• Problem statement
Once the line with "PIR2 pin VCC: 5V -> none" is found in the data, output it and each following line exactly, up to and including the line with "RELAY pin IN2: GP6 -> none", and nothing before or after.

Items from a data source
══════════

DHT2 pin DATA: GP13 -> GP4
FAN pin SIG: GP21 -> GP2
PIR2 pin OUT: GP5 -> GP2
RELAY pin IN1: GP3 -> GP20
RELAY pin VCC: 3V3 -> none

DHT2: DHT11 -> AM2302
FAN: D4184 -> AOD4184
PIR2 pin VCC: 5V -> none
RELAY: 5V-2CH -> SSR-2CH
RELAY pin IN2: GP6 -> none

══════════

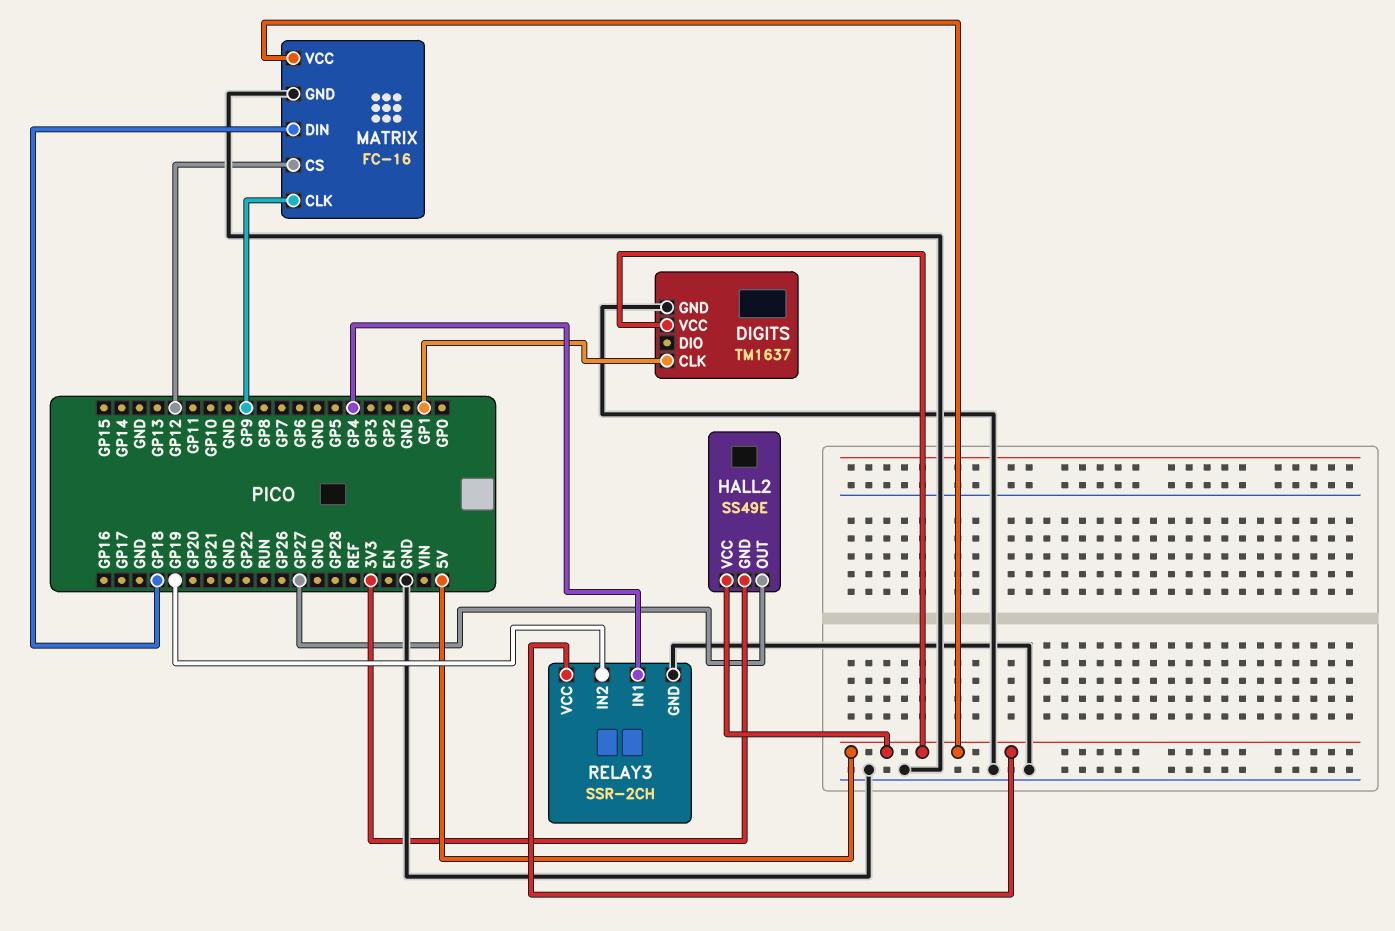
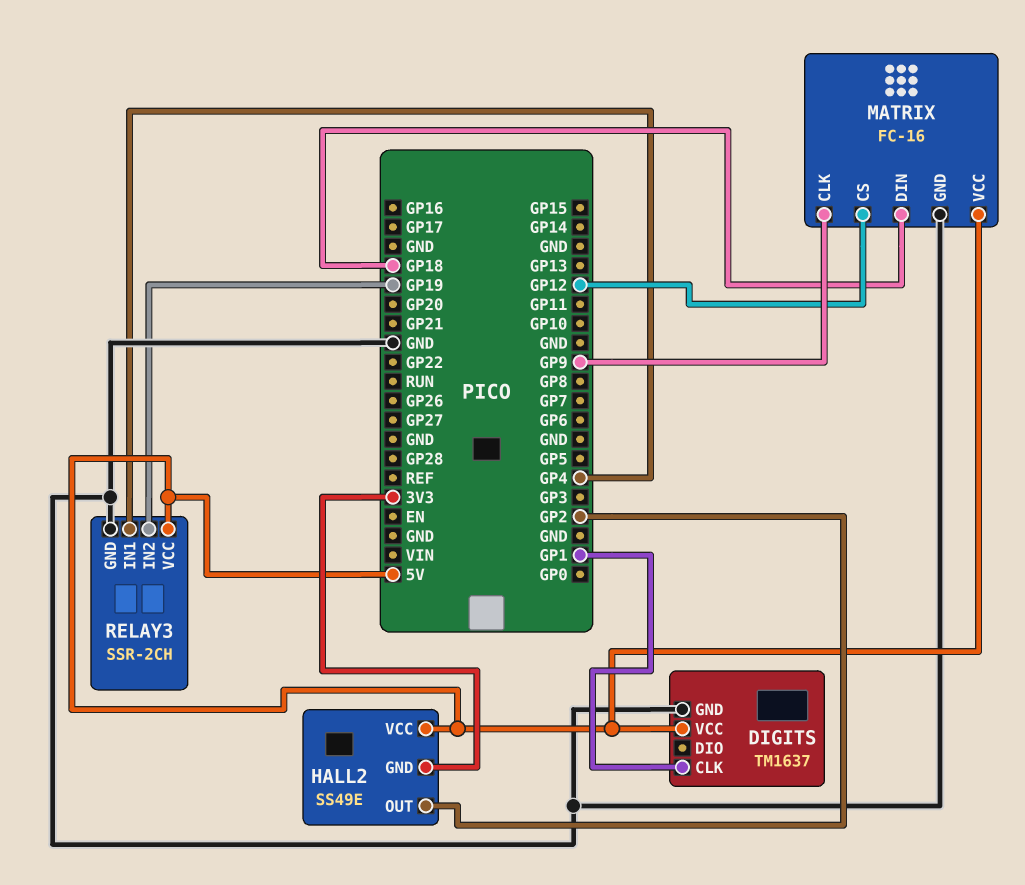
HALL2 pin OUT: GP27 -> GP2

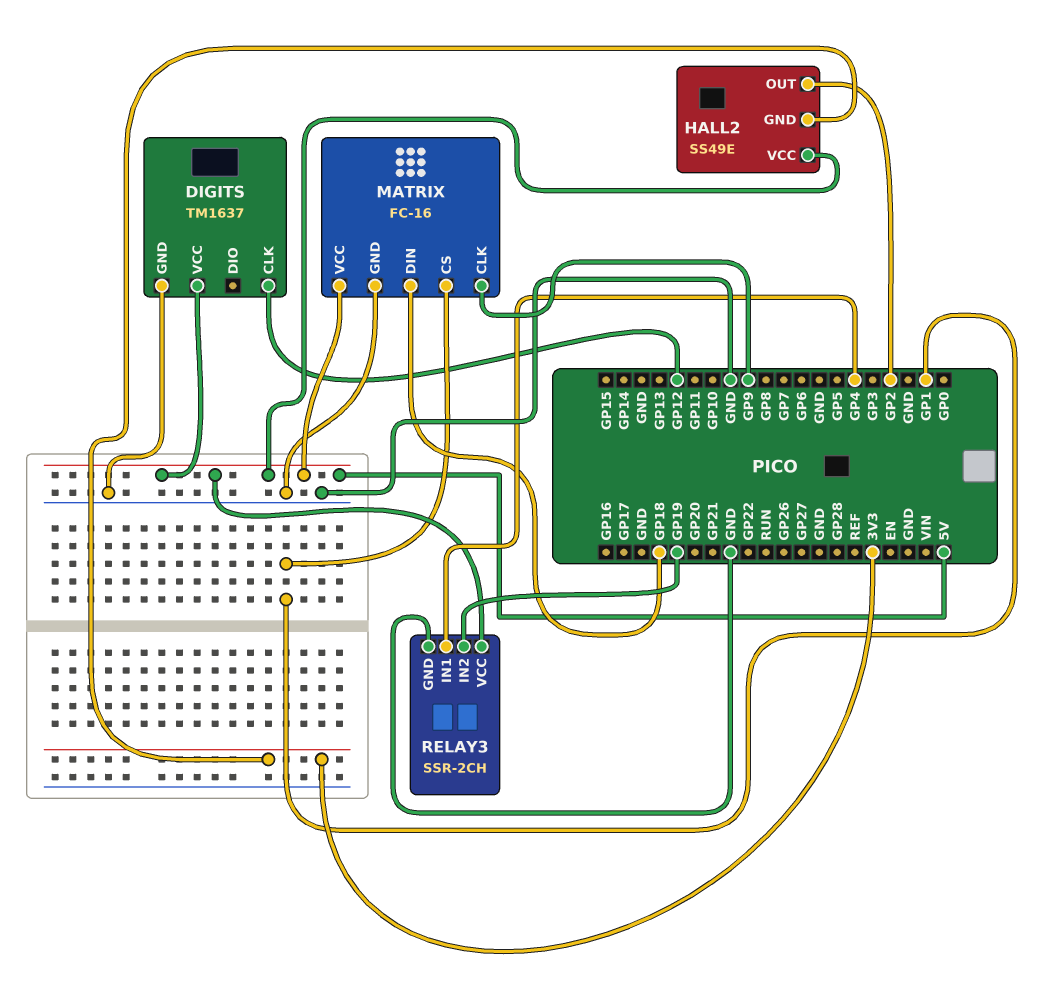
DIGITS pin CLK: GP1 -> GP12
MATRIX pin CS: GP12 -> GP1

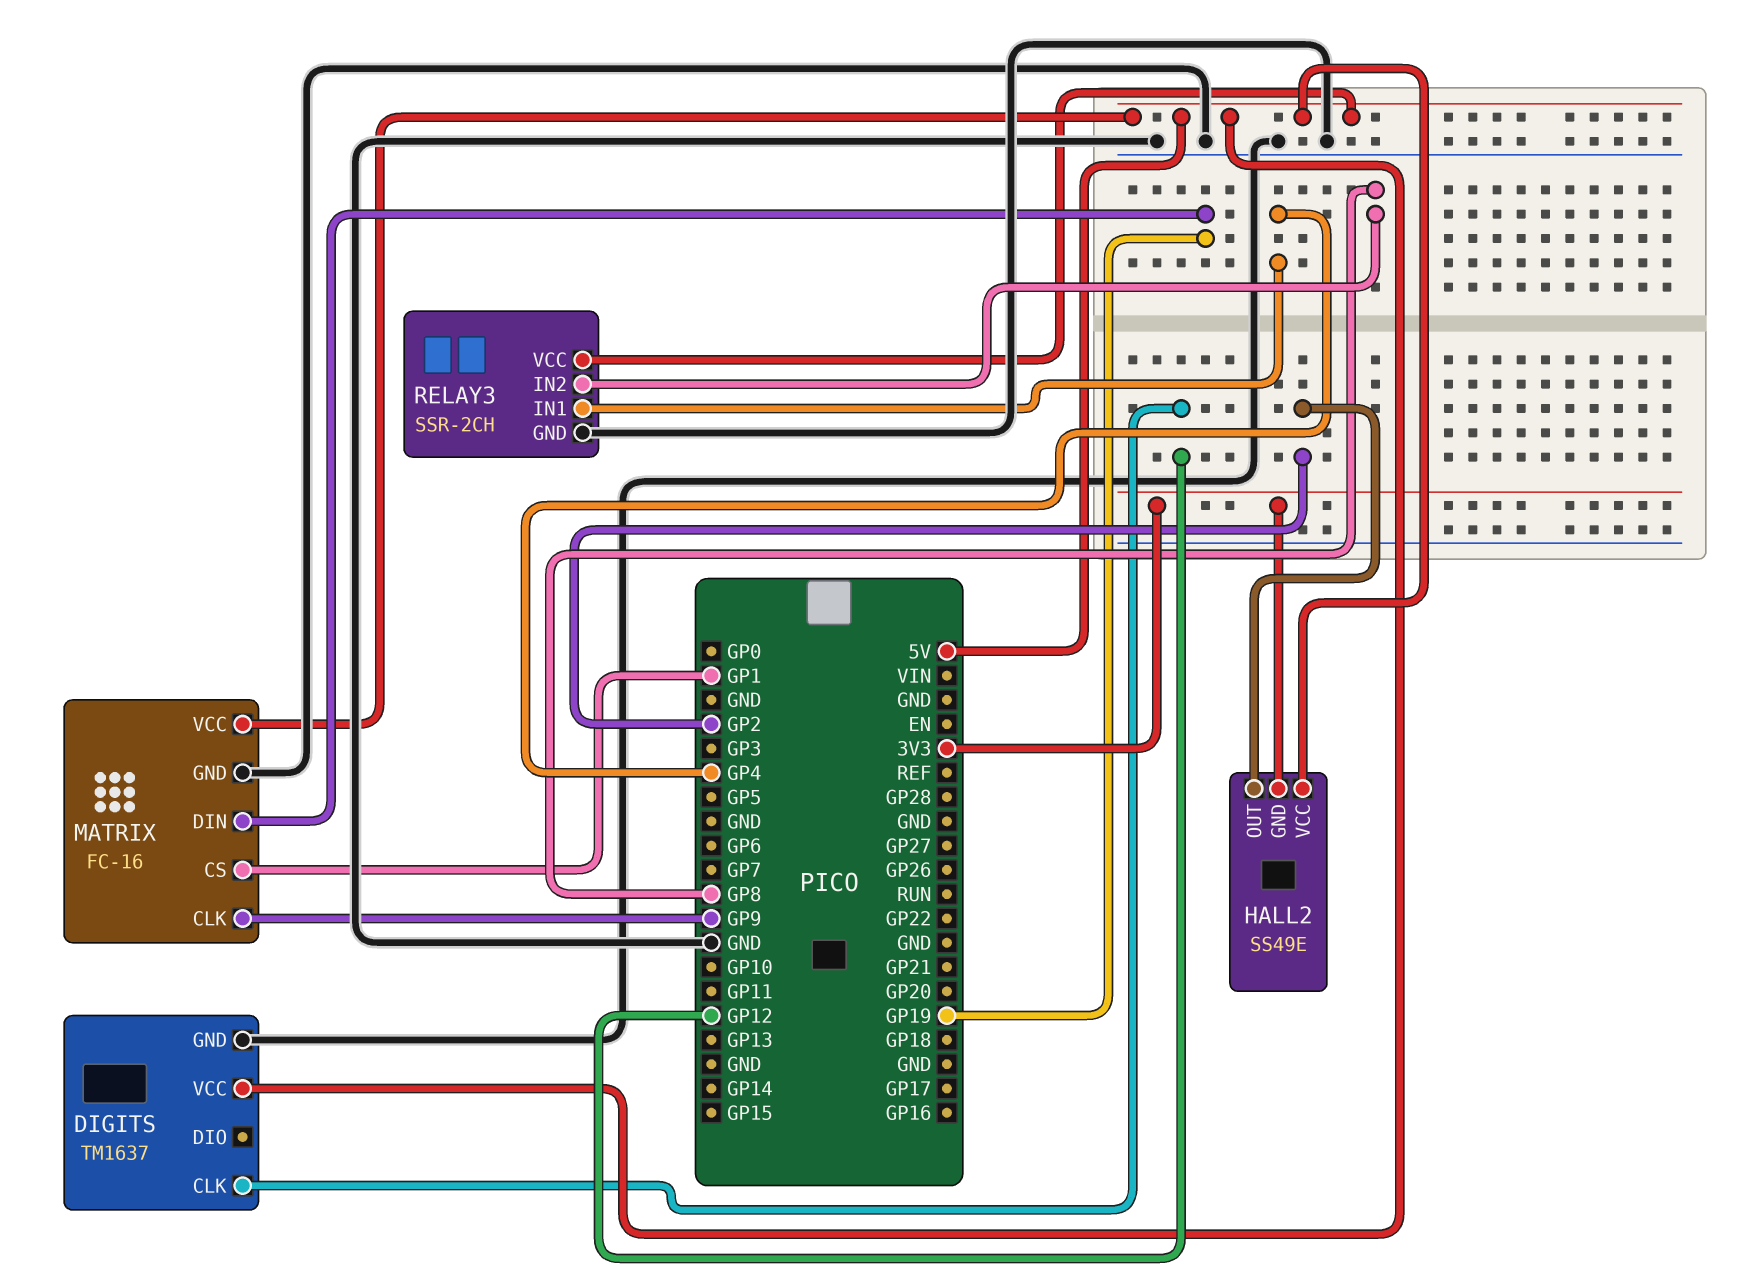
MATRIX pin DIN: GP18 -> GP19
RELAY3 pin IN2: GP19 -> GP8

══════════

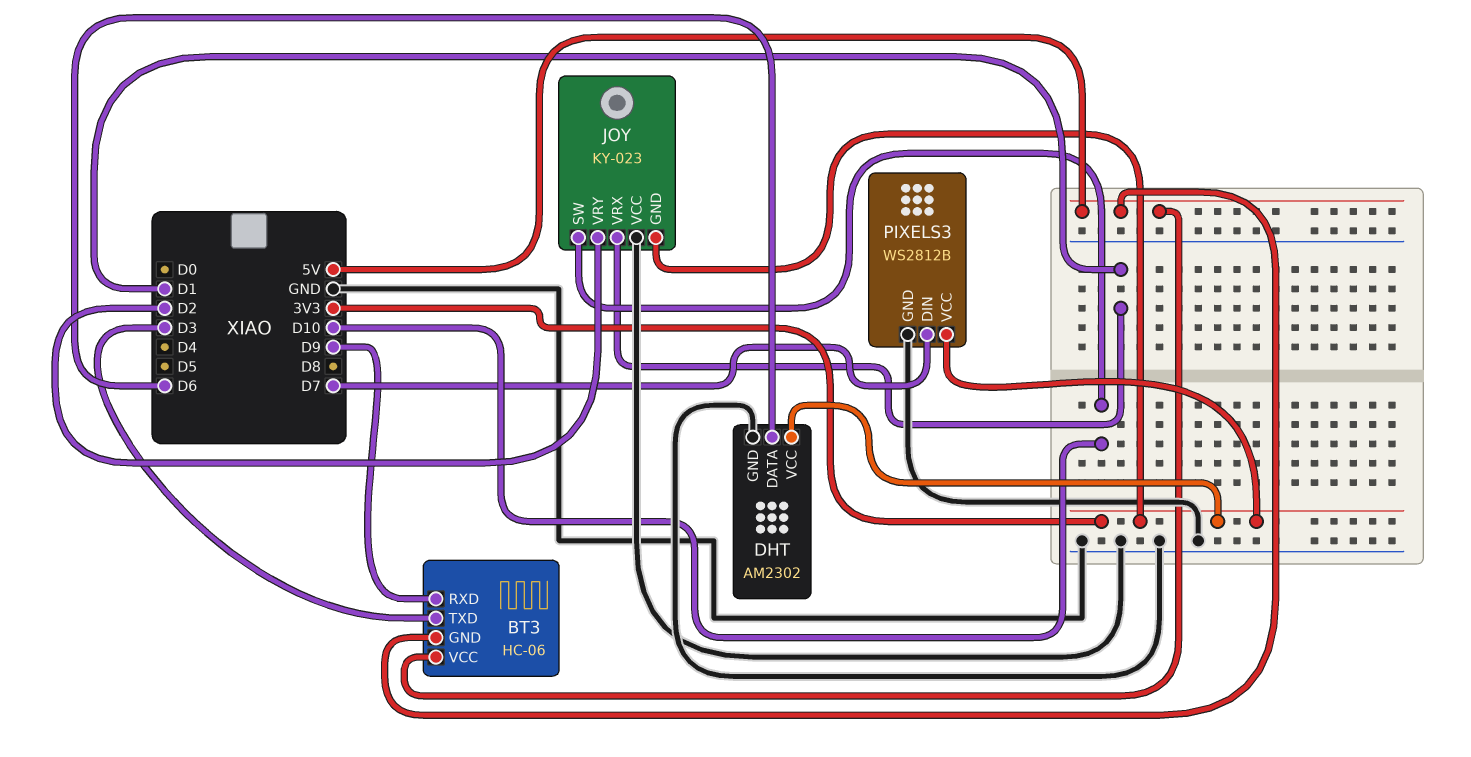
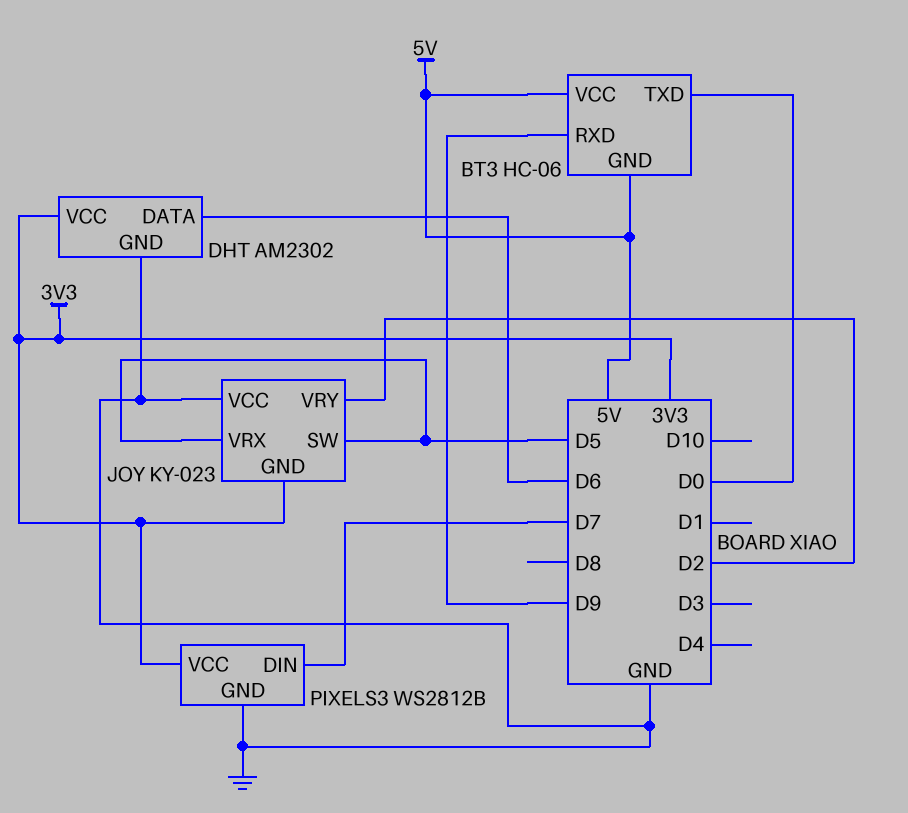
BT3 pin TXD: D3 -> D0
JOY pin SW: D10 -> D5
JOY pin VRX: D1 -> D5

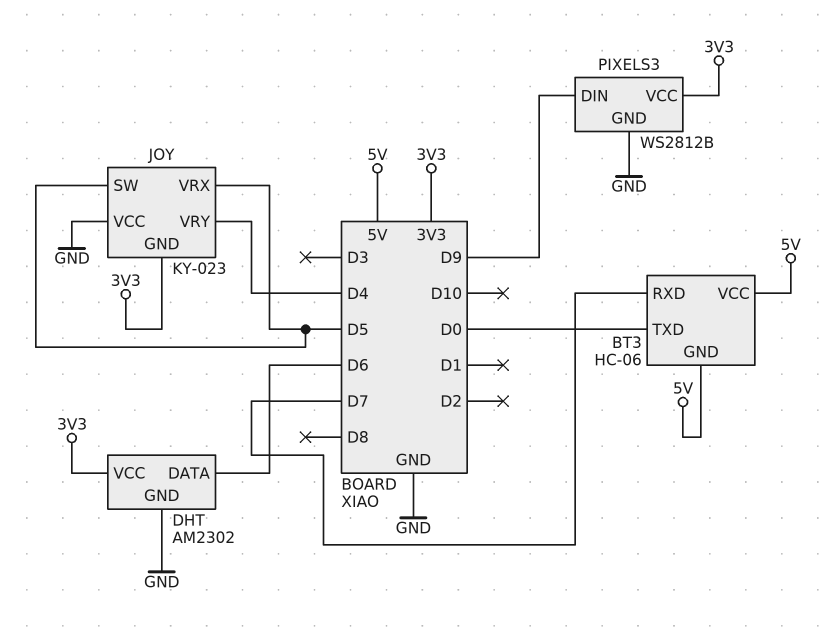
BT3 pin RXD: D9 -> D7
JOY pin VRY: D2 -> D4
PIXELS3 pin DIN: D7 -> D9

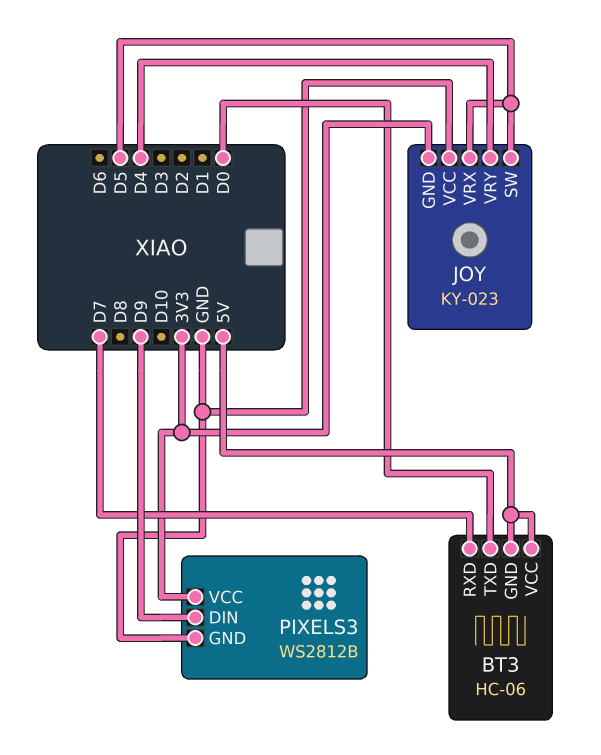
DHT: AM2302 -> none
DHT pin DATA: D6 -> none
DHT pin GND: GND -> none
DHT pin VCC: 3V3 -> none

══════════

• Exercise solution
PIR2 pin VCC: 5V -> none
RELAY: 5V-2CH -> SSR-2CH
RELAY pin IN2: GP6 -> none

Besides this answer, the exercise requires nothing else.